• **Material for this task**:
[Start of Attachment]

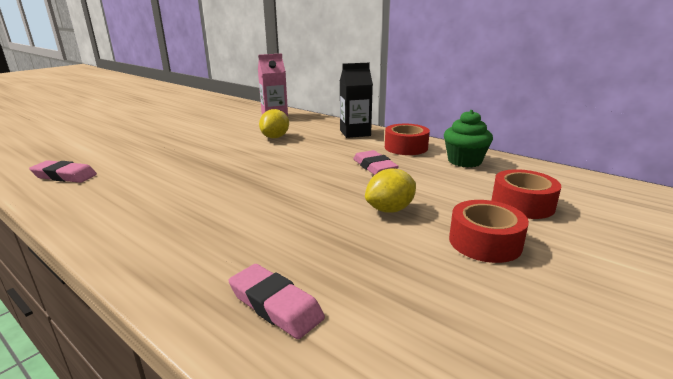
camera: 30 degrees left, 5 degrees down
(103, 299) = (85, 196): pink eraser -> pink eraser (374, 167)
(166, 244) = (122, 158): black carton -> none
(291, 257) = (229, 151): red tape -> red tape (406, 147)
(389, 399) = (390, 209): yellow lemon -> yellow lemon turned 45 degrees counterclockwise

[End of Attachment]

• **Requirement**: Copy the records exactly as they appear, excluding images.

• **Your response**:
camera: 30 degrees left, 5 degrees down
(103, 299) = (85, 196): pink eraser -> pink eraser (374, 167)
(166, 244) = (122, 158): black carton -> none
(291, 257) = (229, 151): red tape -> red tape (406, 147)
(389, 399) = (390, 209): yellow lemon -> yellow lemon turned 45 degrees counterclockwise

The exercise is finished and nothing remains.